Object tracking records
[Start of section]

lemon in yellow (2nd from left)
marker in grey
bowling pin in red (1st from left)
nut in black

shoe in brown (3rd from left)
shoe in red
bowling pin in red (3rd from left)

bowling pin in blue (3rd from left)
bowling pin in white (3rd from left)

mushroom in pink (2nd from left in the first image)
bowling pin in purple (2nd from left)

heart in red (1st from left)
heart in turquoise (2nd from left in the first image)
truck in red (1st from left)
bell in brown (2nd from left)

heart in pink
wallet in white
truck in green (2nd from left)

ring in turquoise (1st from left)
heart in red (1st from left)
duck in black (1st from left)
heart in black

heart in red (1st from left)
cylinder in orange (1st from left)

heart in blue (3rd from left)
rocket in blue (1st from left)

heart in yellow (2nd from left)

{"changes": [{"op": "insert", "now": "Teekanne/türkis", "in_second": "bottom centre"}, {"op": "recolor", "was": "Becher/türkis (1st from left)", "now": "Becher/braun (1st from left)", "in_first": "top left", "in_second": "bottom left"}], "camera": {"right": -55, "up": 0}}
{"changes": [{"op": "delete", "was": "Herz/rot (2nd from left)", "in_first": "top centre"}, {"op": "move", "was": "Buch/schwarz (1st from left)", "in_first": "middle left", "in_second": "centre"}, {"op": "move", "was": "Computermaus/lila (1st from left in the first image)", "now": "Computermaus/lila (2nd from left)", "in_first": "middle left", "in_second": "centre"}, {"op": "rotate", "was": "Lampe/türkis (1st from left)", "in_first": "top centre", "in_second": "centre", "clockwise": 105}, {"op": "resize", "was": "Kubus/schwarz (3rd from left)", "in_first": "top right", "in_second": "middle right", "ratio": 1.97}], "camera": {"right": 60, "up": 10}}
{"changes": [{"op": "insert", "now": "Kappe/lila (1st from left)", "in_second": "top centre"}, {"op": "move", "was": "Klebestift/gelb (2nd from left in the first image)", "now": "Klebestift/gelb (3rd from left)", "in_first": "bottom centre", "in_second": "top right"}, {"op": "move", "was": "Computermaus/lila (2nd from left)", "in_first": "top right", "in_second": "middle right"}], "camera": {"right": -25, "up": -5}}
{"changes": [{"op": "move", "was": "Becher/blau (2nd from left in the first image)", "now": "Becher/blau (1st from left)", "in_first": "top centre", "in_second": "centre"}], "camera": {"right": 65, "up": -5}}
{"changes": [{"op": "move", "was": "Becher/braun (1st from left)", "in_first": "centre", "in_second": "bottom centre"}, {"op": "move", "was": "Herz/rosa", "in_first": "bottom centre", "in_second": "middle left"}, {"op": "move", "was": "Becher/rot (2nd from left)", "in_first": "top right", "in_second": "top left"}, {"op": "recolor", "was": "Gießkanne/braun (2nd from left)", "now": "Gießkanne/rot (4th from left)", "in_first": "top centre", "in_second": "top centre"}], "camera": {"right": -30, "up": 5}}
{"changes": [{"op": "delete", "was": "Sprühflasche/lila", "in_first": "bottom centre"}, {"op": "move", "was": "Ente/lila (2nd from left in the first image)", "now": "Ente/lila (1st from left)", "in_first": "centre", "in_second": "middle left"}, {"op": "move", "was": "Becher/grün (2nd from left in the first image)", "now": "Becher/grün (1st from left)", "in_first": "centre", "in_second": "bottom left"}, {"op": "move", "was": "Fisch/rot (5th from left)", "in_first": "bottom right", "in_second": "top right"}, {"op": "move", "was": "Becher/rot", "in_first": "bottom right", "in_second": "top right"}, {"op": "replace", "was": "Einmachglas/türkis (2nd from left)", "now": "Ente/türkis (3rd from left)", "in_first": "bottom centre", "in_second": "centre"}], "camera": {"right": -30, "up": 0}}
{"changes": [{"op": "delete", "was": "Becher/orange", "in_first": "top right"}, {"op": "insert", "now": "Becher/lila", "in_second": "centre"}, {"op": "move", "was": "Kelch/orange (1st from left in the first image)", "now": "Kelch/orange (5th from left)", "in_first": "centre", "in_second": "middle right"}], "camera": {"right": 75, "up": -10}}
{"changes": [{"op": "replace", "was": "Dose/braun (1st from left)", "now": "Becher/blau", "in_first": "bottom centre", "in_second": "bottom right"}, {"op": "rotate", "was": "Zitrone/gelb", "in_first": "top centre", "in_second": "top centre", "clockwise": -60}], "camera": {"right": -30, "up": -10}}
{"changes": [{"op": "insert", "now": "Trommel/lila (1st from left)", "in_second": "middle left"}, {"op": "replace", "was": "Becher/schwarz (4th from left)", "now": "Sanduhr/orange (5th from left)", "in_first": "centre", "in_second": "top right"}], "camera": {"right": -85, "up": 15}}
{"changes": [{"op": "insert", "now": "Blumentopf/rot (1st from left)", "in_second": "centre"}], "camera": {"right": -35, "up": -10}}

[End of section]

WORK TO COMPLETE >>
Print every line of the records above without a single difference.

EXERCISE RESPONSE >>
lemon in yellow (2nd from left)
marker in grey
bowling pin in red (1st from left)
nut in black

shoe in brown (3rd from left)
shoe in red
bowling pin in red (3rd from left)

bowling pin in blue (3rd from left)
bowling pin in white (3rd from left)

mushroom in pink (2nd from left in the first image)
bowling pin in purple (2nd from left)

heart in red (1st from left)
heart in turquoise (2nd from left in the first image)
truck in red (1st from left)
bell in brown (2nd from left)

heart in pink
wallet in white
truck in green (2nd from left)

ring in turquoise (1st from left)
heart in red (1st from left)
duck in black (1st from left)
heart in black

heart in red (1st from left)
cylinder in orange (1st from left)

heart in blue (3rd from left)
rocket in blue (1st from left)

heart in yellow (2nd from left)

{"changes": [{"op": "insert", "now": "Teekanne/türkis", "in_second": "bottom centre"}, {"op": "recolor", "was": "Becher/türkis (1st from left)", "now": "Becher/braun (1st from left)", "in_first": "top left", "in_second": "bottom left"}], "camera": {"right": -55, "up": 0}}
{"changes": [{"op": "delete", "was": "Herz/rot (2nd from left)", "in_first": "top centre"}, {"op": "move", "was": "Buch/schwarz (1st from left)", "in_first": "middle left", "in_second": "centre"}, {"op": "move", "was": "Computermaus/lila (1st from left in the first image)", "now": "Computermaus/lila (2nd from left)", "in_first": "middle left", "in_second": "centre"}, {"op": "rotate", "was": "Lampe/türkis (1st from left)", "in_first": "top centre", "in_second": "centre", "clockwise": 105}, {"op": "resize", "was": "Kubus/schwarz (3rd from left)", "in_first": "top right", "in_second": "middle right", "ratio": 1.97}], "camera": {"right": 60, "up": 10}}
{"changes": [{"op": "insert", "now": "Kappe/lila (1st from left)", "in_second": "top centre"}, {"op": "move", "was": "Klebestift/gelb (2nd from left in the first image)", "now": "Klebestift/gelb (3rd from left)", "in_first": "bottom centre", "in_second": "top right"}, {"op": "move", "was": "Computermaus/lila (2nd from left)", "in_first": "top right", "in_second": "middle right"}], "camera": {"right": -25, "up": -5}}
{"changes": [{"op": "move", "was": "Becher/blau (2nd from left in the first image)", "now": "Becher/blau (1st from left)", "in_first": "top centre", "in_second": "centre"}], "camera": {"right": 65, "up": -5}}
{"changes": [{"op": "move", "was": "Becher/braun (1st from left)", "in_first": "centre", "in_second": "bottom centre"}, {"op": "move", "was": "Herz/rosa", "in_first": "bottom centre", "in_second": "middle left"}, {"op": "move", "was": "Becher/rot (2nd from left)", "in_first": "top right", "in_second": "top left"}, {"op": "recolor", "was": "Gießkanne/braun (2nd from left)", "now": "Gießkanne/rot (4th from left)", "in_first": "top centre", "in_second": "top centre"}], "camera": {"right": -30, "up": 5}}
{"changes": [{"op": "delete", "was": "Sprühflasche/lila", "in_first": "bottom centre"}, {"op": "move", "was": "Ente/lila (2nd from left in the first image)", "now": "Ente/lila (1st from left)", "in_first": "centre", "in_second": "middle left"}, {"op": "move", "was": "Becher/grün (2nd from left in the first image)", "now": "Becher/grün (1st from left)", "in_first": "centre", "in_second": "bottom left"}, {"op": "move", "was": "Fisch/rot (5th from left)", "in_first": "bottom right", "in_second": "top right"}, {"op": "move", "was": "Becher/rot", "in_first": "bottom right", "in_second": "top right"}, {"op": "replace", "was": "Einmachglas/türkis (2nd from left)", "now": "Ente/türkis (3rd from left)", "in_first": "bottom centre", "in_second": "centre"}], "camera": {"right": -30, "up": 0}}
{"changes": [{"op": "delete", "was": "Becher/orange", "in_first": "top right"}, {"op": "insert", "now": "Becher/lila", "in_second": "centre"}, {"op": "move", "was": "Kelch/orange (1st from left in the first image)", "now": "Kelch/orange (5th from left)", "in_first": "centre", "in_second": "middle right"}], "camera": {"right": 75, "up": -10}}
{"changes": [{"op": "replace", "was": "Dose/braun (1st from left)", "now": "Becher/blau", "in_first": "bottom centre", "in_second": "bottom right"}, {"op": "rotate", "was": "Zitrone/gelb", "in_first": "top centre", "in_second": "top centre", "clockwise": -60}], "camera": {"right": -30, "up": -10}}
{"changes": [{"op": "insert", "now": "Trommel/lila (1st from left)", "in_second": "middle left"}, {"op": "replace", "was": "Becher/schwarz (4th from left)", "now": "Sanduhr/orange (5th from left)", "in_first": "centre", "in_second": "top right"}], "camera": {"right": -85, "up": 15}}
{"changes": [{"op": "insert", "now": "Blumentopf/rot (1st from left)", "in_second": "centre"}], "camera": {"right": -35, "up": -10}}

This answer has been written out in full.